====== Data records ======
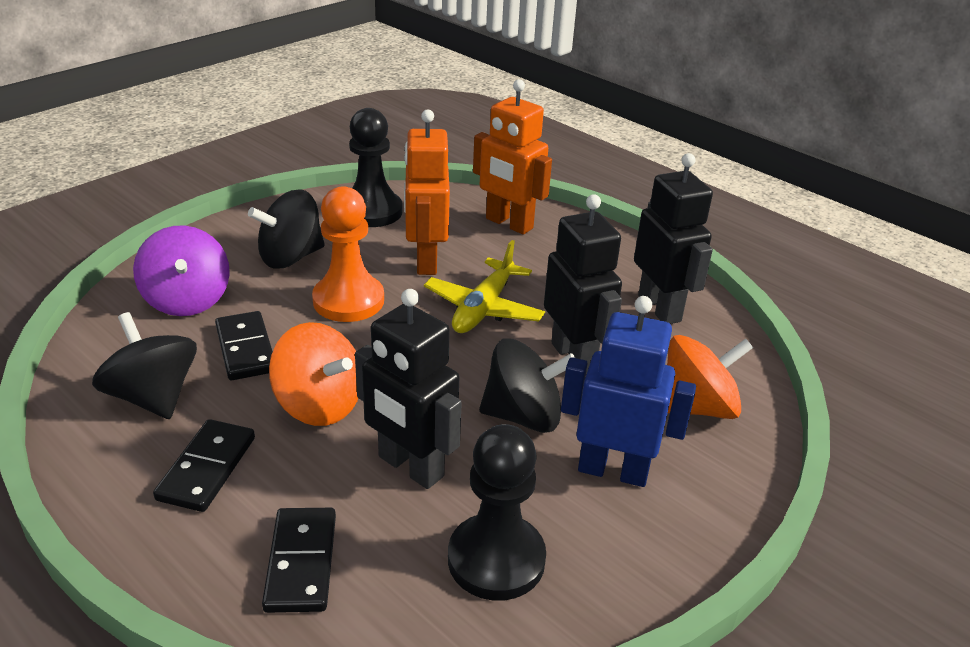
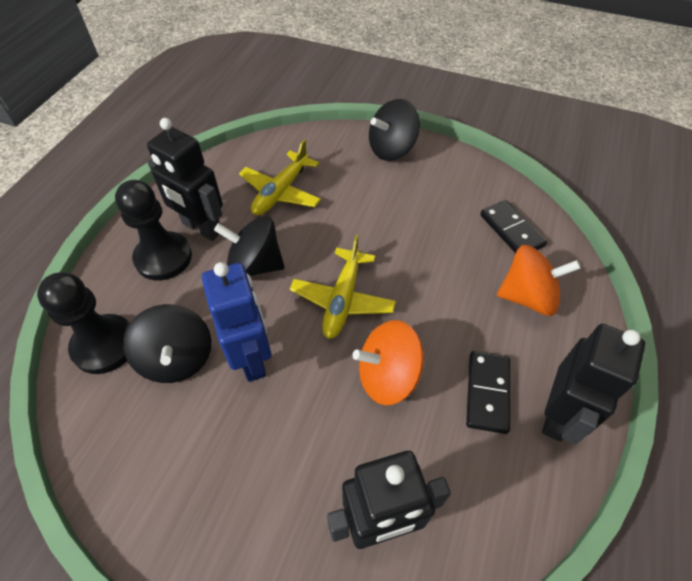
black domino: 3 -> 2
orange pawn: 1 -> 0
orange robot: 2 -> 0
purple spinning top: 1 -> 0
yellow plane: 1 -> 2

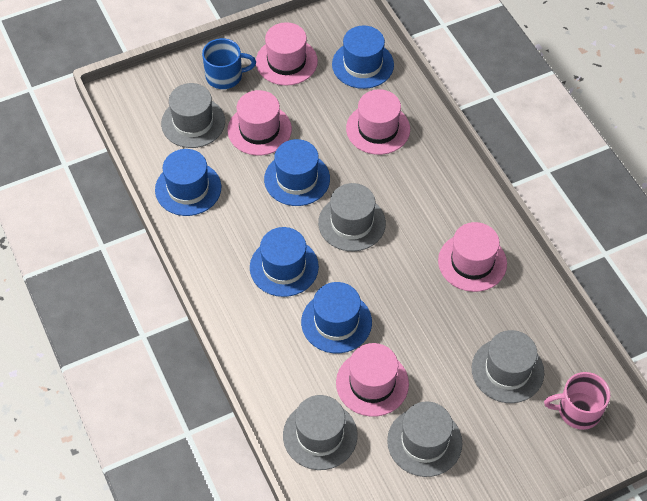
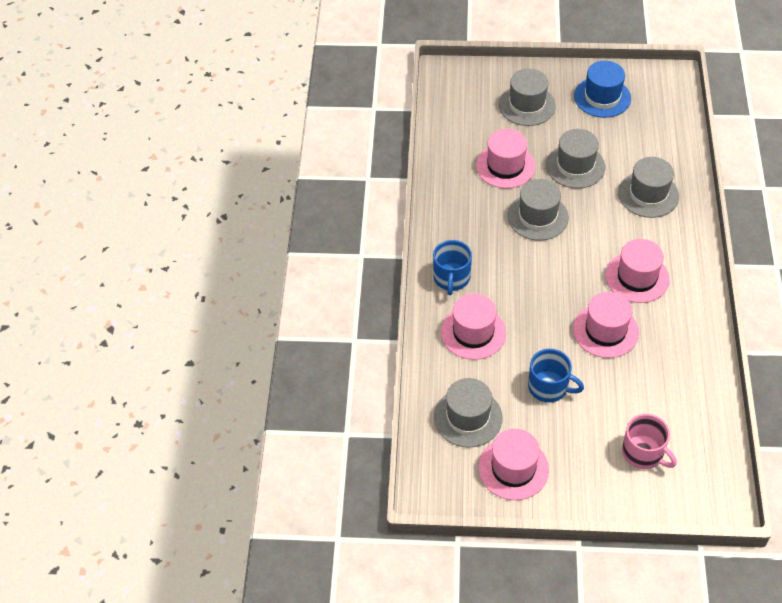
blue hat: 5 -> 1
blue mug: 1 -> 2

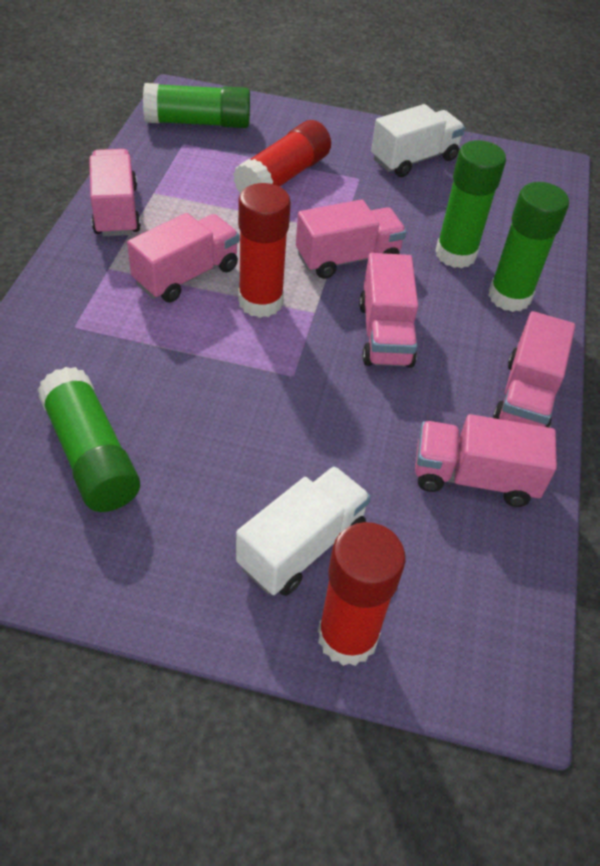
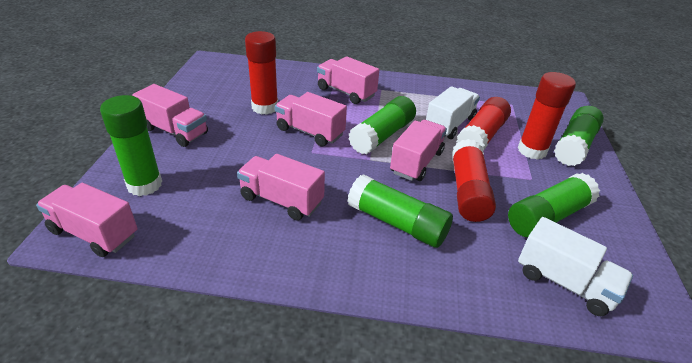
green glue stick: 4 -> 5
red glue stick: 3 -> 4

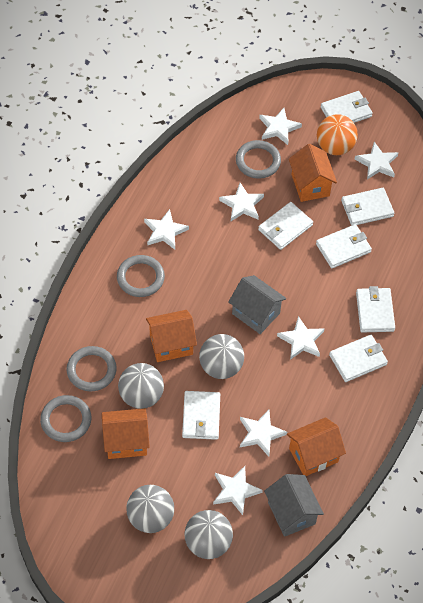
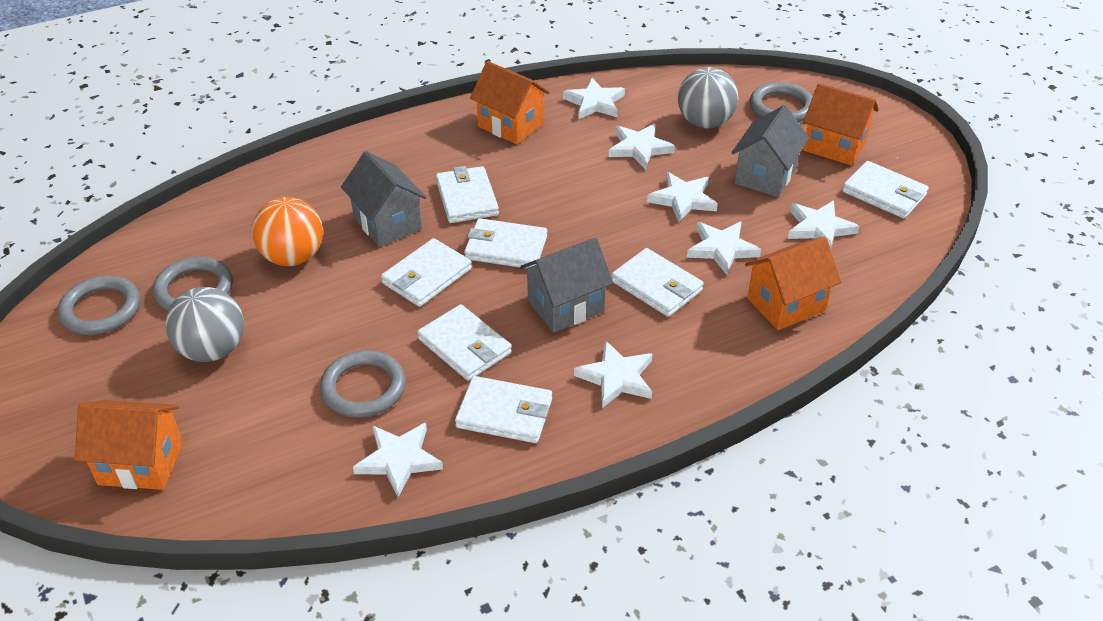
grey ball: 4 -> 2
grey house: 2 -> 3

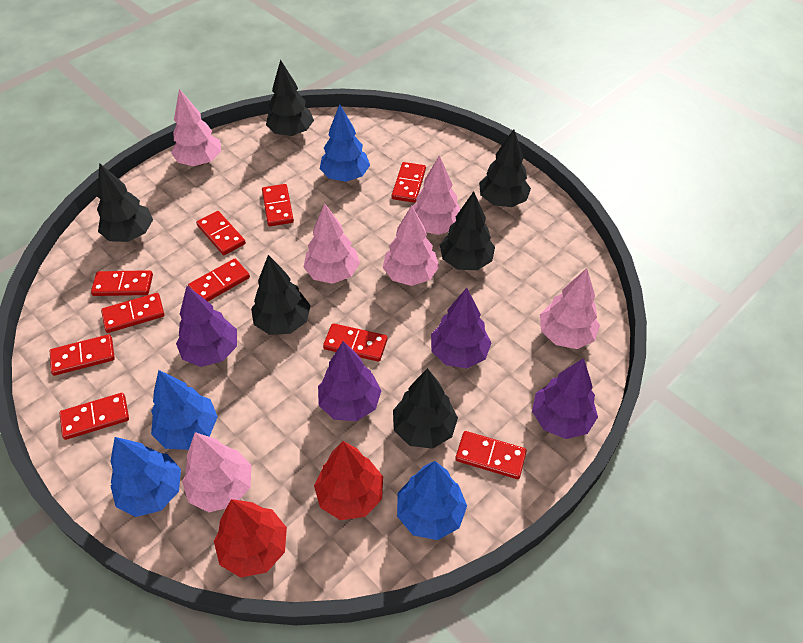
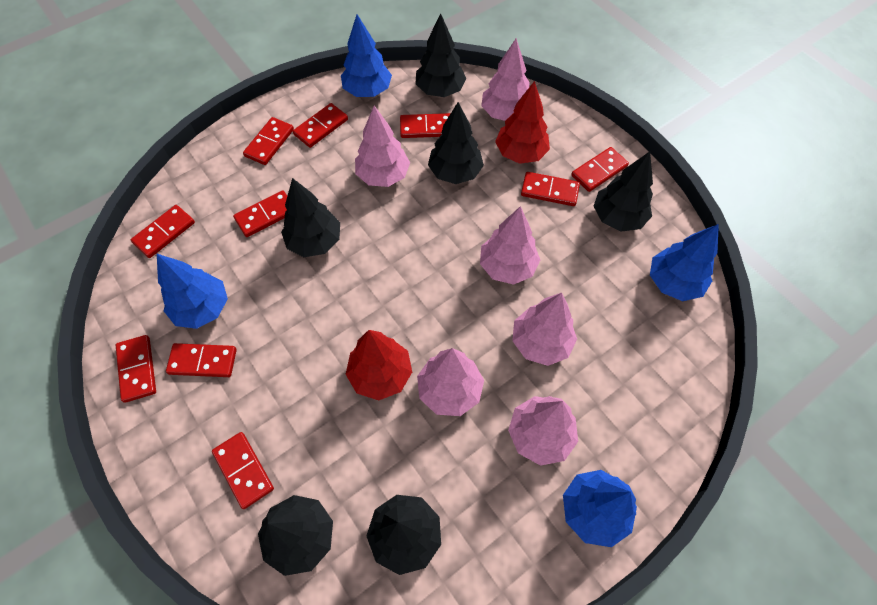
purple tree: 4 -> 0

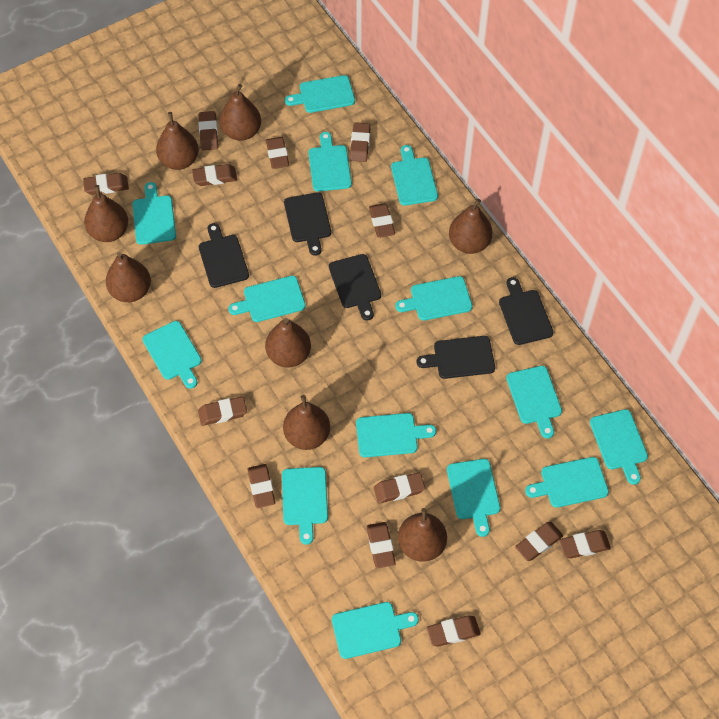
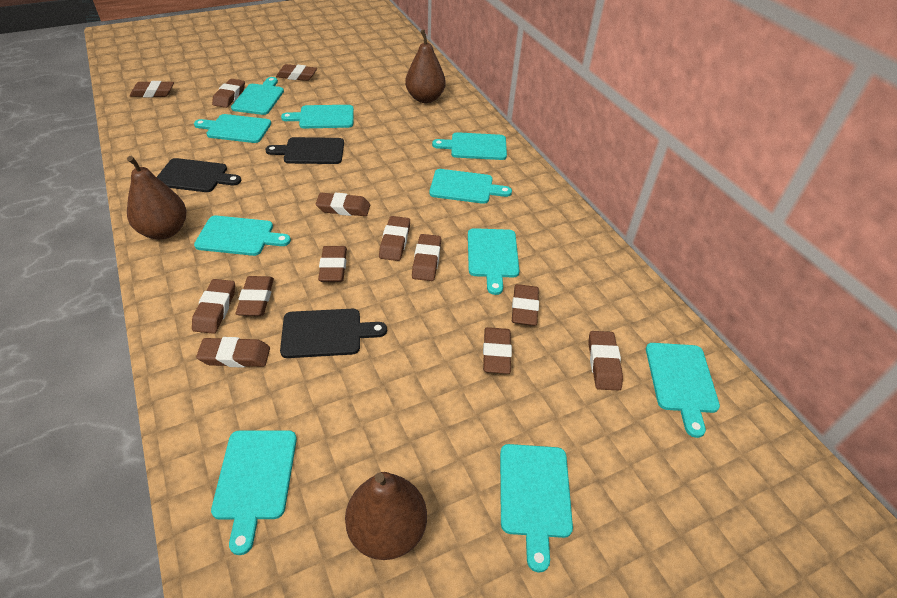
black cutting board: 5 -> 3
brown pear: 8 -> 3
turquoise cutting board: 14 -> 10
======
Try it:
Copy exactly the lines from the one containing "yellow plane: 1 -> 2" through the final line of the records above, both included, and leave out any pictures.

The answer:
yellow plane: 1 -> 2

blue hat: 5 -> 1
blue mug: 1 -> 2

green glue stick: 4 -> 5
red glue stick: 3 -> 4

grey ball: 4 -> 2
grey house: 2 -> 3

purple tree: 4 -> 0

black cutting board: 5 -> 3
brown pear: 8 -> 3
turquoise cutting board: 14 -> 10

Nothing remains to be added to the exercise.